_WHAT YOU SHOULD DO_. The answer should hold only the line with "IC205: TLV272 -> OPA2134" and each line after it through the last line of the material, exactly.

** Opening DATA EXTRACT block **

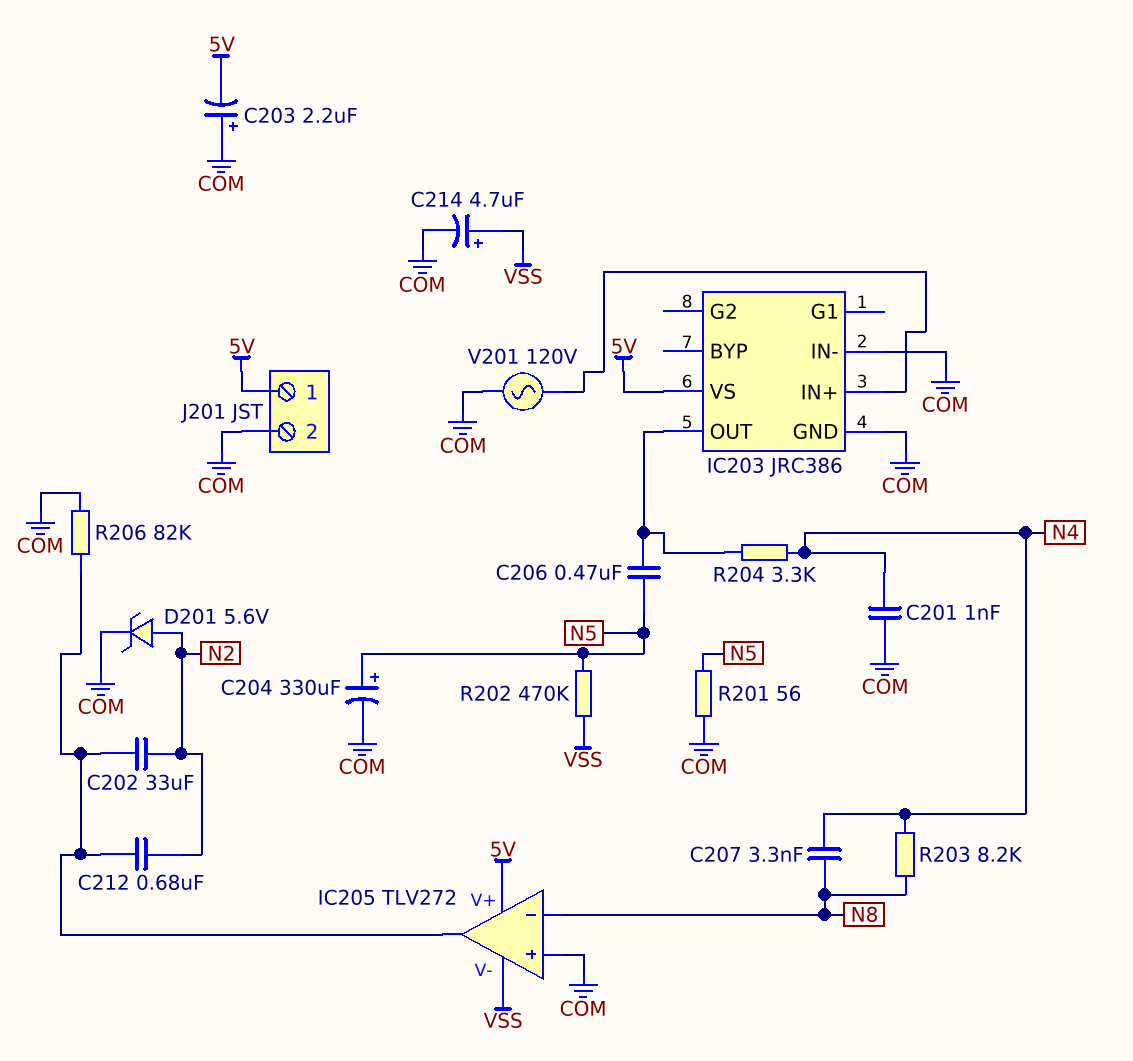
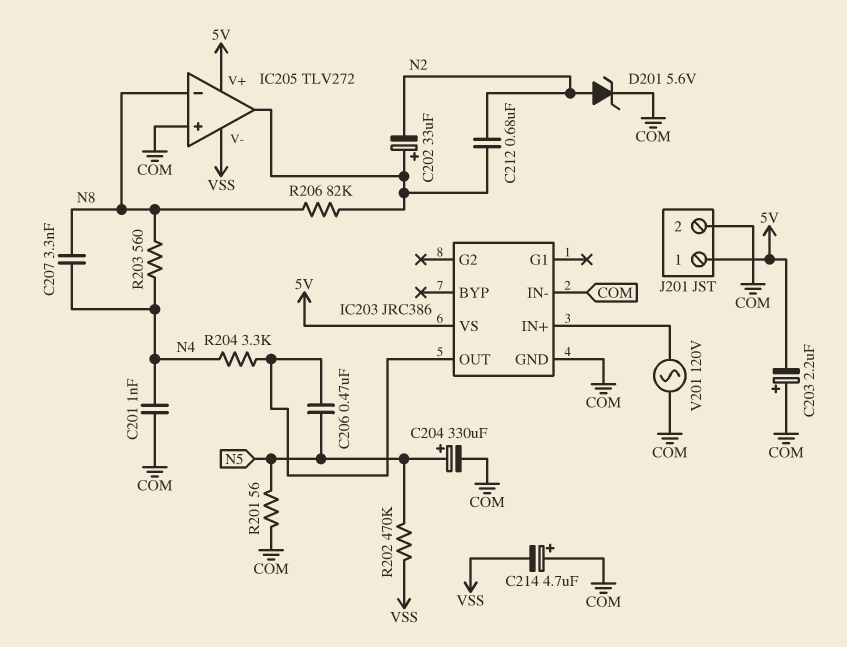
C202: 33uF (IC205/out, N2) -> 33uF (plus IC205/out, minus N2)
C214: 4.7uF (plus VSS, minus COM) -> 4.7uF (plus COM, minus VSS)
R203: 8.2k (N4, N8) -> 560 (N4, N8)
R206: 82k (COM, IC205/out) -> 82k (IC205/out, N8)

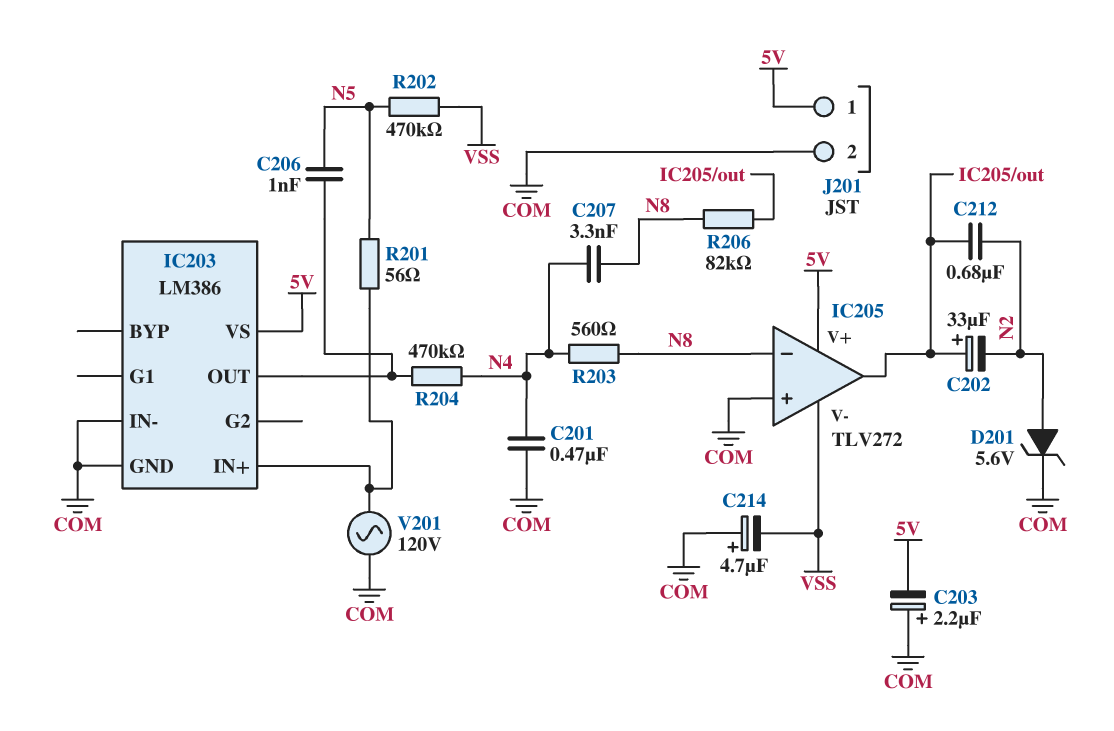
C201: 1nF (COM, N4) -> 470nF (COM, N4)
C204: 330uF (plus N5, minus COM) -> none
C206: 470nF (IC203/OUT, N5) -> 1nF (IC203/OUT, N5)
IC203: JRC386 -> LM386
R201: 56 (COM, N5) -> 56 (IC203/IN+, N5)
R204: 3.3k (IC203/OUT, N4) -> 470k (IC203/OUT, N4)

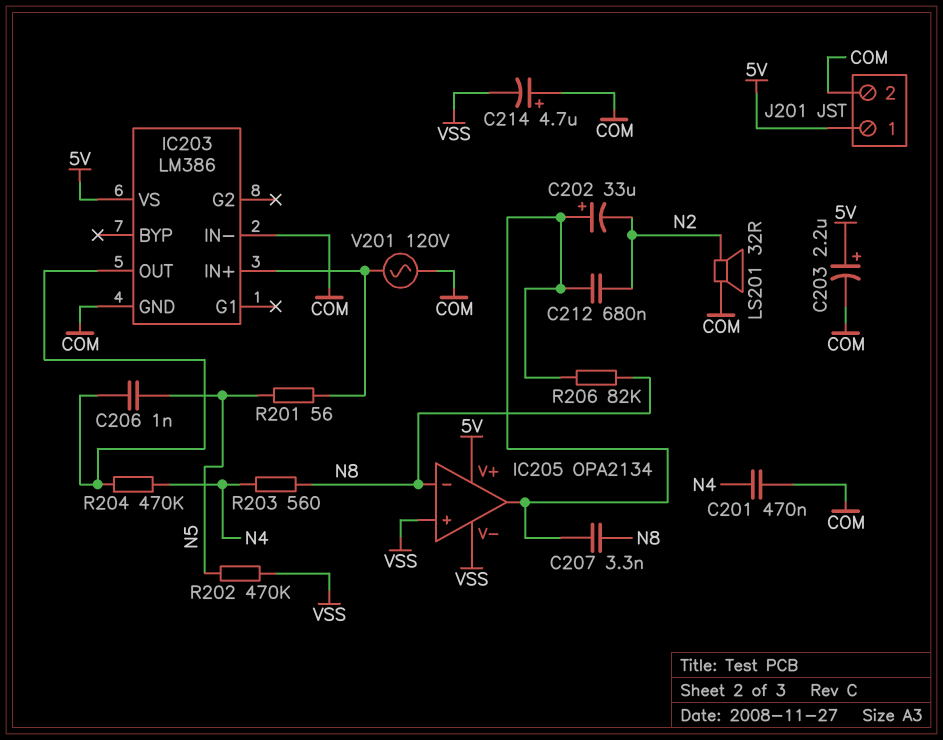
C203: 2.2uF (plus COM, minus 5V) -> 2.2uF (plus 5V, minus COM)
C207: 3.3nF (N4, N8) -> 3.3nF (IC205/out, N8)
D201: zener 5.6V (A N2, K COM) -> none
IC205: TLV272 -> OPA2134
IC205 pin in+: COM -> VSS
LS201: none -> speaker 32R (COM, N2)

** Closing DATA EXTRACT block **

_RESPONSE AREA_.
IC205: TLV272 -> OPA2134
IC205 pin in+: COM -> VSS
LS201: none -> speaker 32R (COM, N2)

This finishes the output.